Exercise goal ->
A single number is required: how many lines of the listing below include the word "RELAY".

Source material ->

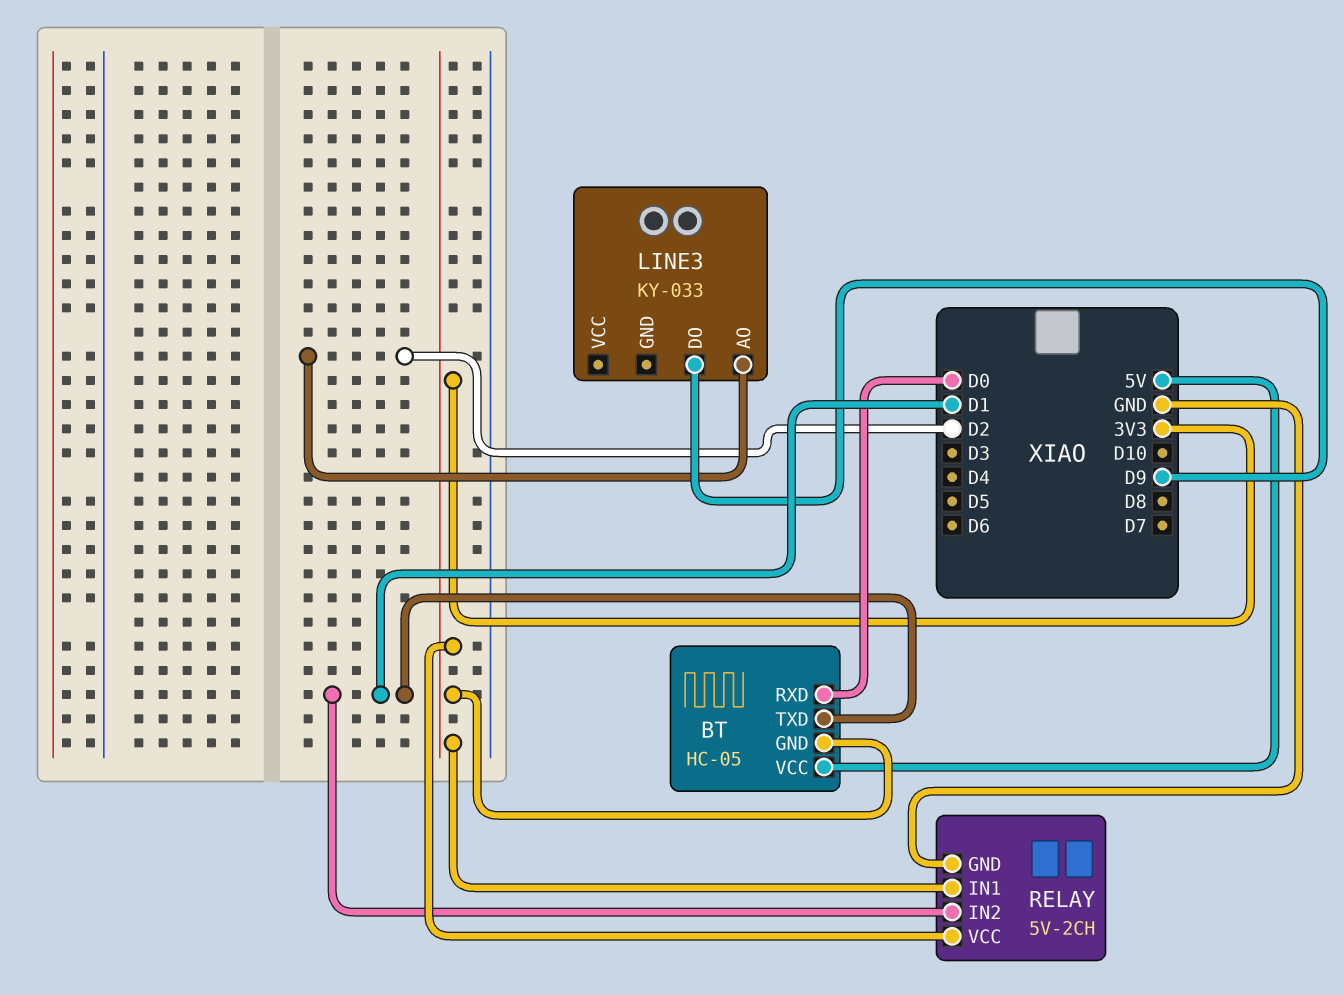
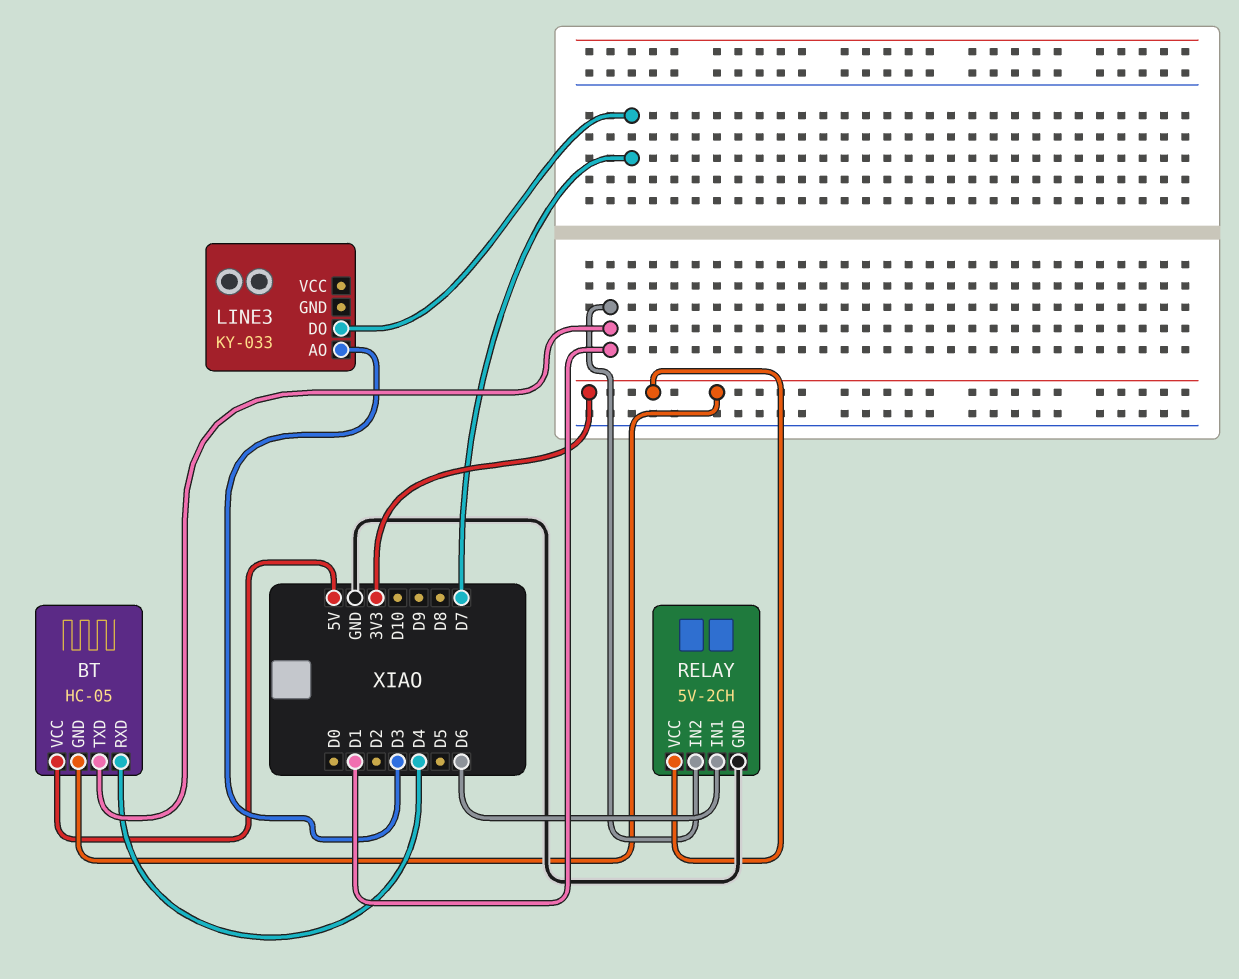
BT pin RXD: D0 -> D4
LINE3 pin AO: D2 -> D3
LINE3 pin DO: D9 -> D7
RELAY pin IN1: 3V3 -> D6

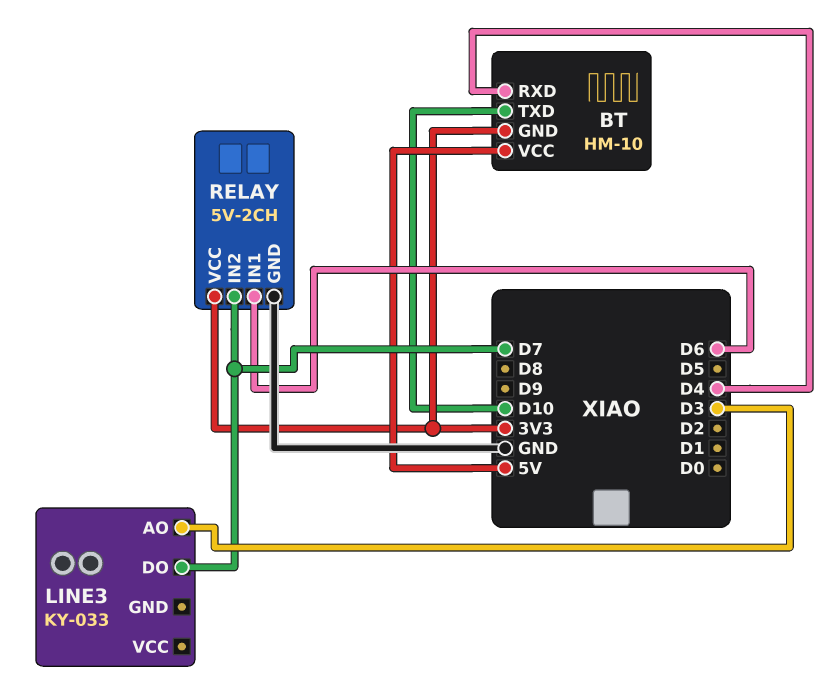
BT: HC-05 -> HM-10
BT pin TXD: D1 -> D10
RELAY pin IN2: D1 -> D7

Reply to the exercise ->
2